WORK REQUIRED.
Your answer should hold every line of the records below that contains the string "cone".

MATERIALS PROVIDED.
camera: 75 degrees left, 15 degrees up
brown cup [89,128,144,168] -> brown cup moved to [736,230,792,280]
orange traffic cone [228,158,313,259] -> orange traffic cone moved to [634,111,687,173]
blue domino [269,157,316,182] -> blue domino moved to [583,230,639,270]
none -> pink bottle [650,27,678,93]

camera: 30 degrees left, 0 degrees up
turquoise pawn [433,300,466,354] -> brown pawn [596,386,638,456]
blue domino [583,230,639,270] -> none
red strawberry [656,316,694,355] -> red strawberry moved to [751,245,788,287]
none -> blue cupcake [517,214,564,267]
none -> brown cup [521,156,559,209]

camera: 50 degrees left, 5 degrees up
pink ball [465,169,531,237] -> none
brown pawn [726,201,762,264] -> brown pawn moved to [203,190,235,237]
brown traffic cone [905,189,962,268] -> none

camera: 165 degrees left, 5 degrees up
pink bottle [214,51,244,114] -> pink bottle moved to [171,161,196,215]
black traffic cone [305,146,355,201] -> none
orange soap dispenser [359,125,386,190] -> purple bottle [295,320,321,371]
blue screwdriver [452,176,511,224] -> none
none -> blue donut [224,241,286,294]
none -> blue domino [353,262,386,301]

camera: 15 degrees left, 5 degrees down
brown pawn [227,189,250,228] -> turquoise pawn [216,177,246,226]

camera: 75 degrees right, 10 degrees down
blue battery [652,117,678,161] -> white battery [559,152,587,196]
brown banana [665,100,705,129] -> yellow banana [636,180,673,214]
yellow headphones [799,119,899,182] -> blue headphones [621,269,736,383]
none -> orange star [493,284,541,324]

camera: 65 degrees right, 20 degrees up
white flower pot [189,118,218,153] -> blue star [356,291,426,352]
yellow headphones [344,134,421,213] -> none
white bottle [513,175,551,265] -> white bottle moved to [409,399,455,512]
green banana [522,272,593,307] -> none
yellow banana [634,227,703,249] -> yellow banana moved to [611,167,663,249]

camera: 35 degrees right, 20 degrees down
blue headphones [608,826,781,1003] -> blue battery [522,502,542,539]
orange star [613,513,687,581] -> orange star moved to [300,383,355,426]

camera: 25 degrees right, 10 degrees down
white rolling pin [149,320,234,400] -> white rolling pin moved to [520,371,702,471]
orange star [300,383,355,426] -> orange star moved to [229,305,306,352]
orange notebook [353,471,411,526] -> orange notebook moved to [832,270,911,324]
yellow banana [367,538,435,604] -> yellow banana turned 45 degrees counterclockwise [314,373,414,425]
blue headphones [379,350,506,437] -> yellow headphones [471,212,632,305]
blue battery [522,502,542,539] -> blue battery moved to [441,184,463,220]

OUTPUT.
orange traffic cone [228,158,313,259] -> orange traffic cone moved to [634,111,687,173]
brown traffic cone [905,189,962,268] -> none
black traffic cone [305,146,355,201] -> none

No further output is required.